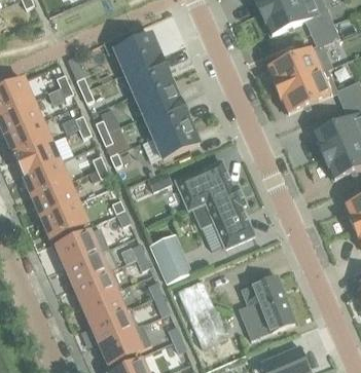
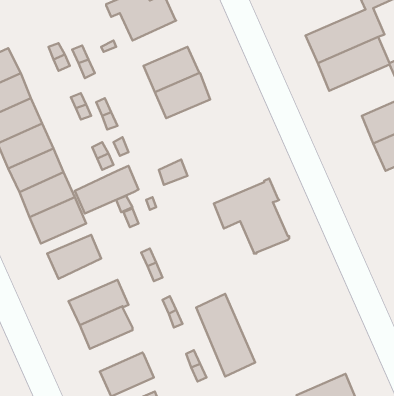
building: [124,55,170,92] -> none
building: [152,119,198,158] -> none
building: [175,159,232,209] -> none
building: [149,236,190,282] -> none
building: [64,247,116,286] -> [75,166,139,213]
building: [238,274,294,338] -> none
building: [89,306,138,343] -> none

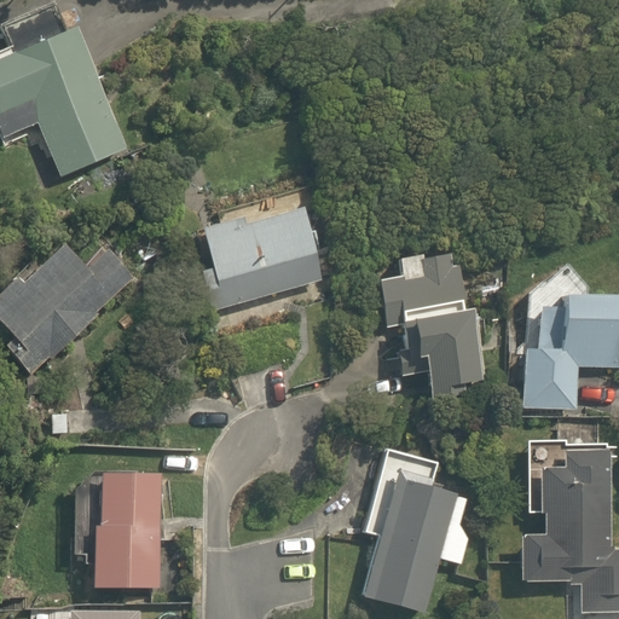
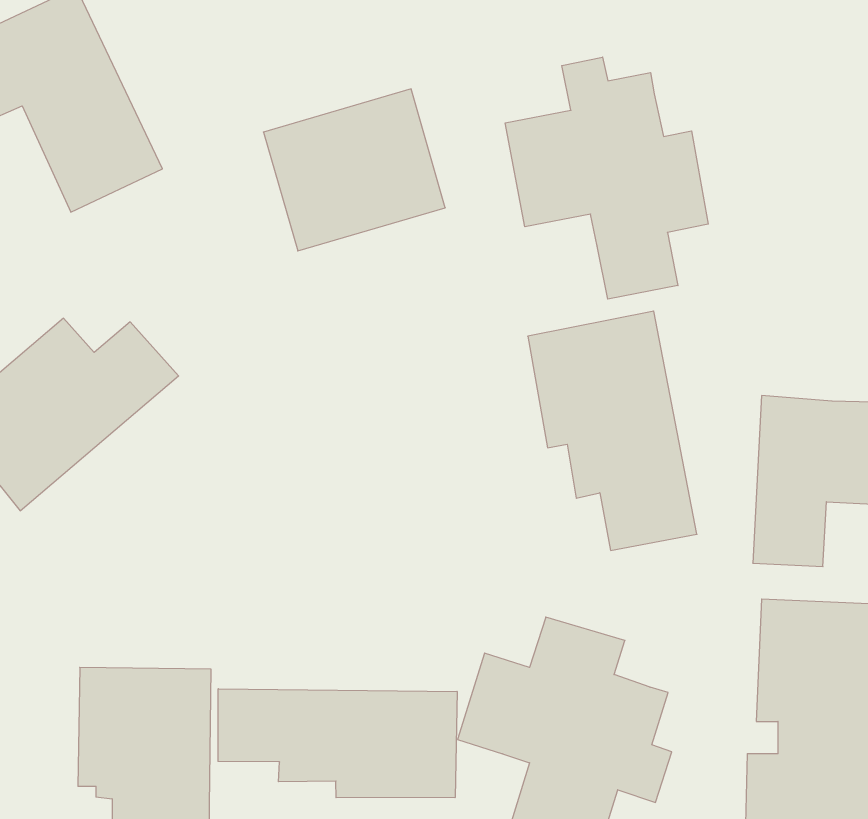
building: none -> [505,57,708,299]
building: [198,206,320,314] -> [263,89,445,251]
building: none -> [218,689,457,798]

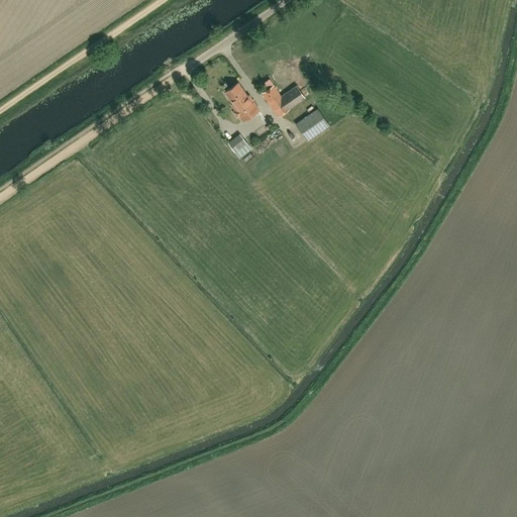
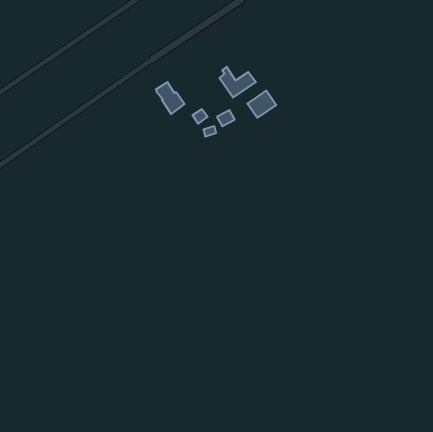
building: [224,84,258,122] -> [156,82,185,114]

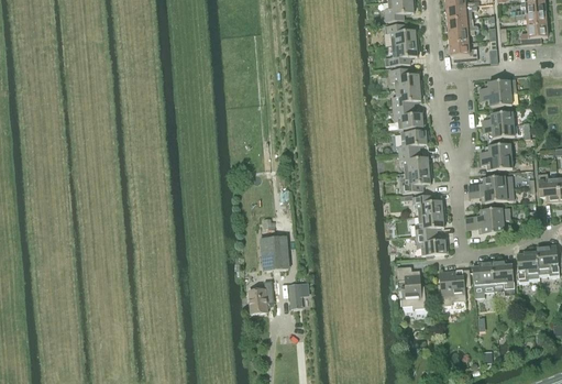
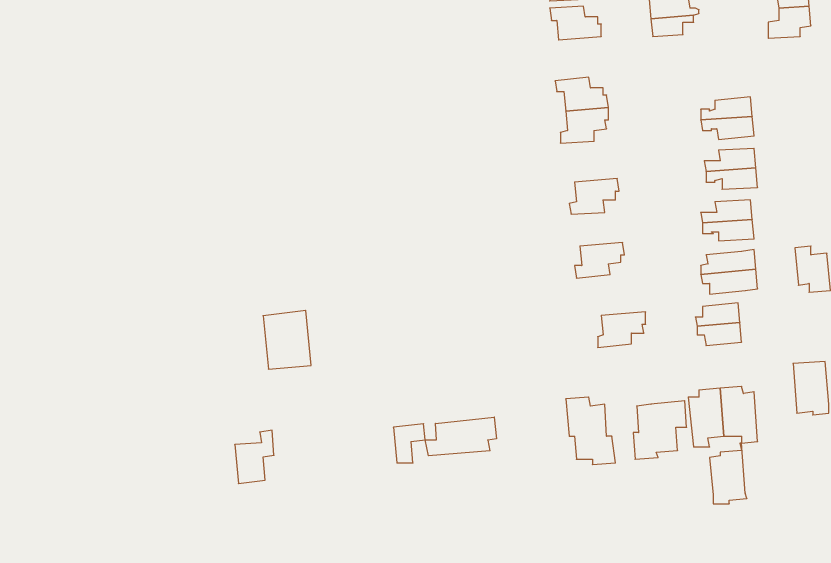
building: [450,41,477,61] -> none
building: [389,42,419,64] -> none
building: [393,107,426,128] -> none
building: [399,151,431,172] -> none
building: [412,194,445,215] -> none
building: [416,232,449,254] -> none
building: [260,233,289,270] -> [263,310,311,369]
building: [517,244,540,282] -> [710,443,747,504]
building: none -> [425,417,496,456]
building: [249,279,273,312] -> [235,430,274,484]

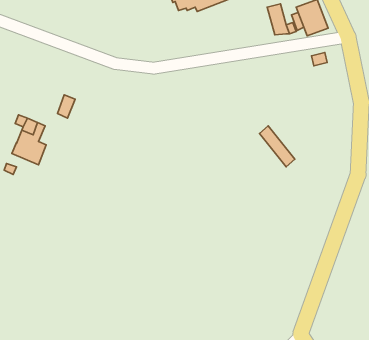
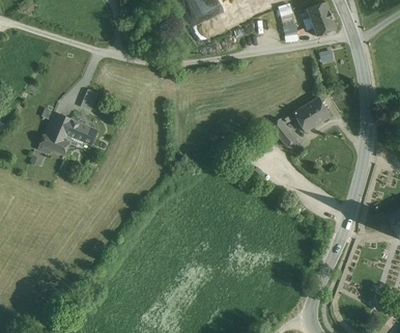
building: none -> [293,98,331,133]
building: none -> [64,119,97,145]

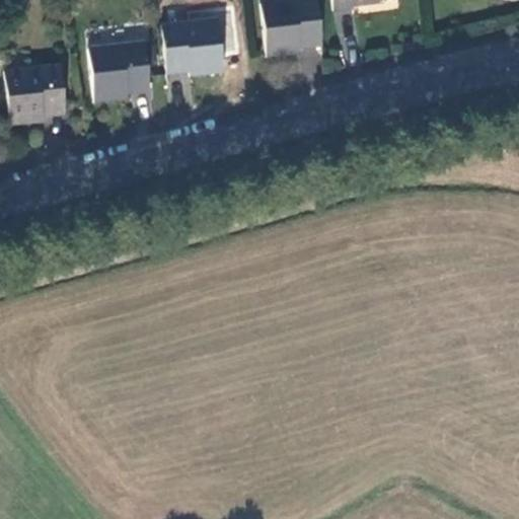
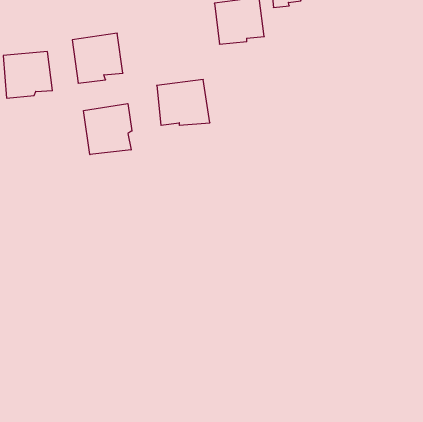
building: [164,17,229,73] -> [157,80,210,125]
building: none -> [84,104,132,155]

▶ [Required action]
Starting at the line that contains "building: [393,107,426,128] -> none", output every line through the end of the data, both ends included, and nothing else; pictures stay out.

▶ [Task solution]
building: [393,107,426,128] -> none
building: [399,151,431,172] -> none
building: [412,194,445,215] -> none
building: [416,232,449,254] -> none
building: [260,233,289,270] -> [263,310,311,369]
building: [517,244,540,282] -> [710,443,747,504]
building: none -> [425,417,496,456]
building: [249,279,273,312] -> [235,430,274,484]

building: none -> [293,98,331,133]
building: none -> [64,119,97,145]

building: [164,17,229,73] -> [157,80,210,125]
building: none -> [84,104,132,155]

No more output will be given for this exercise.